# About this task
Check every line of the data below for the word "wiper" and say how many have it, without further comment.

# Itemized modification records

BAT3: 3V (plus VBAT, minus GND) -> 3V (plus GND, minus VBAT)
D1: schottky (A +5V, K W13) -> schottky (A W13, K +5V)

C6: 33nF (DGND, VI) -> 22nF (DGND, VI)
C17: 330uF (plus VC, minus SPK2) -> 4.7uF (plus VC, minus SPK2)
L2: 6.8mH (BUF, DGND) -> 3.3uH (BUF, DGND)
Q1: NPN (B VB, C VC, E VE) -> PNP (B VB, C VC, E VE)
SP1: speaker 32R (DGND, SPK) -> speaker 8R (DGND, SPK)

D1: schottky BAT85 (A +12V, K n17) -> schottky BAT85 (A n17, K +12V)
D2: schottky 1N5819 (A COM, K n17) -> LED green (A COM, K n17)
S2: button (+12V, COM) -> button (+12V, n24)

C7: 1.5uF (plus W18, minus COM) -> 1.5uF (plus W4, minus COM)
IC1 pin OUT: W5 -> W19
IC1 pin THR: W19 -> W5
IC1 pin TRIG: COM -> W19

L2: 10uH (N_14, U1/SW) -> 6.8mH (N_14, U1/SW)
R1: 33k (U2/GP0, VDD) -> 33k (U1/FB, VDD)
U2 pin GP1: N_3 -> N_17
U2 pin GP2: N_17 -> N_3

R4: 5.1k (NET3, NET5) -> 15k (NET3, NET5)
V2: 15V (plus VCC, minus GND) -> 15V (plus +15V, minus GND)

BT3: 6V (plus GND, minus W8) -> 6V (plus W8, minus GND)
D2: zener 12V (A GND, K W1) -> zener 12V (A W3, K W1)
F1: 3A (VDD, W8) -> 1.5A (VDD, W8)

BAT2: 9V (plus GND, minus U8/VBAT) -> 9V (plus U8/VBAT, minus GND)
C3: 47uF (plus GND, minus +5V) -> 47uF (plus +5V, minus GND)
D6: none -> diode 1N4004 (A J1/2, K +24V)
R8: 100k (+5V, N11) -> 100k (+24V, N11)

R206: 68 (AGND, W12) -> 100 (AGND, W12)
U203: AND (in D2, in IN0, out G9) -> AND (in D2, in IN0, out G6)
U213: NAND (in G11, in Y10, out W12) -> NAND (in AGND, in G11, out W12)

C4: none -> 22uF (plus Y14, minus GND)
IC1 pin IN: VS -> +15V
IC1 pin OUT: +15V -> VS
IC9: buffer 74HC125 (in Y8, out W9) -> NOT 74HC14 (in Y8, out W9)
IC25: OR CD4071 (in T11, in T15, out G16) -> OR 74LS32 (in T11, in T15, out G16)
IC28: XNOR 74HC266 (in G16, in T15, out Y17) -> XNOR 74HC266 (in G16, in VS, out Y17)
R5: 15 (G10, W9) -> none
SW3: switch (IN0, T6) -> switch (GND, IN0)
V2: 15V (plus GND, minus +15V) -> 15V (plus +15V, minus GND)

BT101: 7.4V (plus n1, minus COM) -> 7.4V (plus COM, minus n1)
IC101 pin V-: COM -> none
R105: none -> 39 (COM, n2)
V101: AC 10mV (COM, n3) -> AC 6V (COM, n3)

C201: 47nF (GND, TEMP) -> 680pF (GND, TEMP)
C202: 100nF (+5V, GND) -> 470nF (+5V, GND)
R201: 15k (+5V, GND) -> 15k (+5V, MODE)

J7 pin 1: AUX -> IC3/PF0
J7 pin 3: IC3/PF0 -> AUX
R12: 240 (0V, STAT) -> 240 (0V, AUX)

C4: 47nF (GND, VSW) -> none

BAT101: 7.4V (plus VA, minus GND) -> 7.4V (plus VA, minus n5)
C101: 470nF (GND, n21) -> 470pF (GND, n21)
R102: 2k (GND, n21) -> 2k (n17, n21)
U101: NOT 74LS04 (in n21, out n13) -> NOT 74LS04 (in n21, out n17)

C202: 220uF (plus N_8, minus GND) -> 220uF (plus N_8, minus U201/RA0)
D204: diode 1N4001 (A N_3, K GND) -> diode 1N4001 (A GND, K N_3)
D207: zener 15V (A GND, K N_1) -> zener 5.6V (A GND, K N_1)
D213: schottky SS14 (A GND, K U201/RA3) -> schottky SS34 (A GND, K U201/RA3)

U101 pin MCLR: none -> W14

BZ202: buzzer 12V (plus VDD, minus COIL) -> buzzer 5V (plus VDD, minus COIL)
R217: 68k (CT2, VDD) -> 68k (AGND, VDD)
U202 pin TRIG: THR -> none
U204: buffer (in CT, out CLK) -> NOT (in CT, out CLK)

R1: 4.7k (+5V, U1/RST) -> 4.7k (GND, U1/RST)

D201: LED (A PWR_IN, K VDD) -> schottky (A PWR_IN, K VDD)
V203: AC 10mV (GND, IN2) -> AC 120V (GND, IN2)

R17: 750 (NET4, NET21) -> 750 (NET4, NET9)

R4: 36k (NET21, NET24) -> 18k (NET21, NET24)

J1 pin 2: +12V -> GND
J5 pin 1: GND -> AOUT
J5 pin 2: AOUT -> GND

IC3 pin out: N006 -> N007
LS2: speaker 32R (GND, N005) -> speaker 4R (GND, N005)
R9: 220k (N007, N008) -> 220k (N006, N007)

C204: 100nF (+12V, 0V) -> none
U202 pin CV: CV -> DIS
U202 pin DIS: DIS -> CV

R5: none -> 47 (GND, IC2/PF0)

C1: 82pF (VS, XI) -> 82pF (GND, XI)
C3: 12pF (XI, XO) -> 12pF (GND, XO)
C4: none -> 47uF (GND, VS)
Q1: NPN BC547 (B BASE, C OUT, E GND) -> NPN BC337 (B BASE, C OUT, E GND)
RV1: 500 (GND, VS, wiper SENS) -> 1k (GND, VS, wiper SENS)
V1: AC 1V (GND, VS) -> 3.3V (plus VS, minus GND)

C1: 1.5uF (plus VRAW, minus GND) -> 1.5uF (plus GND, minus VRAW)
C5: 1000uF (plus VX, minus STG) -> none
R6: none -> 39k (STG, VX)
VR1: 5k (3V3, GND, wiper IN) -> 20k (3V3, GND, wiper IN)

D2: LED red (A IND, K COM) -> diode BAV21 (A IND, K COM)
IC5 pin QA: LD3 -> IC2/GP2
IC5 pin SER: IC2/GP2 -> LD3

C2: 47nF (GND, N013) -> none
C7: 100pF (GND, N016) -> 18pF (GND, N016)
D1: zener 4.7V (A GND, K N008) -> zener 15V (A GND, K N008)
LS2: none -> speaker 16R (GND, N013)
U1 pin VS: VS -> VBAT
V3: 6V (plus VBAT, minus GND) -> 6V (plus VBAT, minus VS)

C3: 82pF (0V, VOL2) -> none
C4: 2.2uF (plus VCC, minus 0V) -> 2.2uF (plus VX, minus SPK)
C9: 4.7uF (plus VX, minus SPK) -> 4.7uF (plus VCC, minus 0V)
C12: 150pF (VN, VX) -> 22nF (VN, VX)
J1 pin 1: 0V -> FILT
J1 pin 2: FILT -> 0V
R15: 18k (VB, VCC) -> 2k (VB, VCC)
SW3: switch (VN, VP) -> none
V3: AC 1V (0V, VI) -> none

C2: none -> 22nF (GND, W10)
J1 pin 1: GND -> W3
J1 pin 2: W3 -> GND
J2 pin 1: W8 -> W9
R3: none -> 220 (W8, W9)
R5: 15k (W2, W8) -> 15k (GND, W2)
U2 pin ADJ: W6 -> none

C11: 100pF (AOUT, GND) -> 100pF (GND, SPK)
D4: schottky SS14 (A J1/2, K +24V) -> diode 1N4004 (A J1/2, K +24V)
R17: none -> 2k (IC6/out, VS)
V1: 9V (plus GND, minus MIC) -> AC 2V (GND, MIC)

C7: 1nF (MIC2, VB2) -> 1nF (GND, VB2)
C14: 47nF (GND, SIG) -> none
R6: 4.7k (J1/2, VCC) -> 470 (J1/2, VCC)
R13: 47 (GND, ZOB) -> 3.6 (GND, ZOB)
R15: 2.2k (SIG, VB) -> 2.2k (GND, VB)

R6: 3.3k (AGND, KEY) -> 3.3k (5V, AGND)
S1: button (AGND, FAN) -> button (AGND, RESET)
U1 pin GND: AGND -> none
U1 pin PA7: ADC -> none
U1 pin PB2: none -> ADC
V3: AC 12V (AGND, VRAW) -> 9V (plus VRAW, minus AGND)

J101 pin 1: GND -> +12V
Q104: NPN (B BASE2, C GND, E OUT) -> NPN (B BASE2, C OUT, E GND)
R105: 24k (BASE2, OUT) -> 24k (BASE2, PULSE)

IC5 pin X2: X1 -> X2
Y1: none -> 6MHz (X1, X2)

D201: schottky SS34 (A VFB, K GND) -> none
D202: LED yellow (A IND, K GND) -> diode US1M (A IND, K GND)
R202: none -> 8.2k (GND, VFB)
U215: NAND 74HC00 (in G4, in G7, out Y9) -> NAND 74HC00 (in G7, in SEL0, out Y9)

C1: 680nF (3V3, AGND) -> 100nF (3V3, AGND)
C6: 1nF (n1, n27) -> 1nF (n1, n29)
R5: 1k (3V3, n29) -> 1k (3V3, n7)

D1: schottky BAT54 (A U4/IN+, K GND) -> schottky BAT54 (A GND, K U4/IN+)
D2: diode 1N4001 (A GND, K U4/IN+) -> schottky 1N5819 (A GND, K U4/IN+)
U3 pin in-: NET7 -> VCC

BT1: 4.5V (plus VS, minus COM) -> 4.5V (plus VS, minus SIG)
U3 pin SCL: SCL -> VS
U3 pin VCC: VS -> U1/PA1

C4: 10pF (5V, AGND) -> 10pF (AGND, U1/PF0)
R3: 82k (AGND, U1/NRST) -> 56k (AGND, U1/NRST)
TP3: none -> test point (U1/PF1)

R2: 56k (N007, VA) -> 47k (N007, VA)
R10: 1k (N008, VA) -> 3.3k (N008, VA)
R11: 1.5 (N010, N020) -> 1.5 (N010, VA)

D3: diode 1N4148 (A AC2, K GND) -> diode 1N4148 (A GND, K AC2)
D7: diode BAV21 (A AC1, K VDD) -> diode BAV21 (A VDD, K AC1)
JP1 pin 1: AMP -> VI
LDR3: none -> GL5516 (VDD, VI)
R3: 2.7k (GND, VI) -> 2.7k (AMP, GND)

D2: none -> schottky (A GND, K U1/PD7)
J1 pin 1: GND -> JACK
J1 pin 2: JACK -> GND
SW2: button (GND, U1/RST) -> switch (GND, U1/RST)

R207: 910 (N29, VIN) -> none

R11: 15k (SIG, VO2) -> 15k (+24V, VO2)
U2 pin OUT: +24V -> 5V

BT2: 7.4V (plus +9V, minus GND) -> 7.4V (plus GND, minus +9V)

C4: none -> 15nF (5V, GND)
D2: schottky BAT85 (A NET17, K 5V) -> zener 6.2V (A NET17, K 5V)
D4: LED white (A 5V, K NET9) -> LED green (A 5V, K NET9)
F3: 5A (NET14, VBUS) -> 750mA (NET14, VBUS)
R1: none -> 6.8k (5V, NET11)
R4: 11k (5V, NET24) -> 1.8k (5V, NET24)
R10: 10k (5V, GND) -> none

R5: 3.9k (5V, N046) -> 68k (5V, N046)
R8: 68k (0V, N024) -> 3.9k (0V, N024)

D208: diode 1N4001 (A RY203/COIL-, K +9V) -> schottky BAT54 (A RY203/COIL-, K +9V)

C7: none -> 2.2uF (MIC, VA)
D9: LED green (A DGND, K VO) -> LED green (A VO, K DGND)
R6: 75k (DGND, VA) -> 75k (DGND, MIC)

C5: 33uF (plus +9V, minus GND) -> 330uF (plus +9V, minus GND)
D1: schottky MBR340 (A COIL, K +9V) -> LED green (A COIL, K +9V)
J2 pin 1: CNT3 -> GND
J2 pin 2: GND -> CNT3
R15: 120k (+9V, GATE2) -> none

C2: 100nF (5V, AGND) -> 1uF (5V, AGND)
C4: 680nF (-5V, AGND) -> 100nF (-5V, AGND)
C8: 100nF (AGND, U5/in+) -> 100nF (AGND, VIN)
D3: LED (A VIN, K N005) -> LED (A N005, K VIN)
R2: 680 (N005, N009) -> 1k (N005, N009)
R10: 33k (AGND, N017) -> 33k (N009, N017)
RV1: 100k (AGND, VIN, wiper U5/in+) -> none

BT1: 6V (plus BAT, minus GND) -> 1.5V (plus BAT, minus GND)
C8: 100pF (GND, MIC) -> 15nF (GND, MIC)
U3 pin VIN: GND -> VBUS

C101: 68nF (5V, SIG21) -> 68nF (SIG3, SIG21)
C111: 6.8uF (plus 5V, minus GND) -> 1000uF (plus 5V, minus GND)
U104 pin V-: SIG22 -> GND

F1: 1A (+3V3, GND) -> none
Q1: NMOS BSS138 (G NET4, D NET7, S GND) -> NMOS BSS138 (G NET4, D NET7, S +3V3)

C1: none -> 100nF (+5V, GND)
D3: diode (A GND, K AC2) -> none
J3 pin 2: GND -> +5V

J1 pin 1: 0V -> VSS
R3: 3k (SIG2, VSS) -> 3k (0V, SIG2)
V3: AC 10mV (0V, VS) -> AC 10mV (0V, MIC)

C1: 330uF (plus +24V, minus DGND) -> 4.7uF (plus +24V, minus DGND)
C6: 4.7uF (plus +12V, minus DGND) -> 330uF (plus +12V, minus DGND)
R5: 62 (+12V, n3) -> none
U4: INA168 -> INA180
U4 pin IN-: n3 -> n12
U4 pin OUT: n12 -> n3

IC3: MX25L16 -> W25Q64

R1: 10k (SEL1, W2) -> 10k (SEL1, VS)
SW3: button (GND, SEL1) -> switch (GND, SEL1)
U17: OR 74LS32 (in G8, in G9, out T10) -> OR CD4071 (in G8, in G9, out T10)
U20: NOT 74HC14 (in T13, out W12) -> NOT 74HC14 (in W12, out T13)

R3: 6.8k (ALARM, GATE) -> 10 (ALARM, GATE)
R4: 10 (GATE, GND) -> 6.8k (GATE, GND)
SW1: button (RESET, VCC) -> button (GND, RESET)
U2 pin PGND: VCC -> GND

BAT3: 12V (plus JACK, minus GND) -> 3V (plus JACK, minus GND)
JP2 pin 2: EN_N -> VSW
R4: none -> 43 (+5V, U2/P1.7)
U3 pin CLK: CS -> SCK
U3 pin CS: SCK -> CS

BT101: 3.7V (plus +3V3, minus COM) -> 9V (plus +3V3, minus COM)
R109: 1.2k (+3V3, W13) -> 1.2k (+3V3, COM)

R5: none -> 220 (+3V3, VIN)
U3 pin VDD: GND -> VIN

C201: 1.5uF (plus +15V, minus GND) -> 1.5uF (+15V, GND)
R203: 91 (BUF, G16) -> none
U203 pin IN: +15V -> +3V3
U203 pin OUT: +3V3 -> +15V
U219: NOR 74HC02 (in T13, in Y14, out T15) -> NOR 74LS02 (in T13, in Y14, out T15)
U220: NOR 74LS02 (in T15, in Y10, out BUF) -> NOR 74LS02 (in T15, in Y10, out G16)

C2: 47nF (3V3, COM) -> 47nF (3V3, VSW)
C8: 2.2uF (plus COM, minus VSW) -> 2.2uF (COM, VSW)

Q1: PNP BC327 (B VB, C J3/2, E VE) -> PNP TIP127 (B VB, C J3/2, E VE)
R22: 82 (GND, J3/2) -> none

# Answer below
3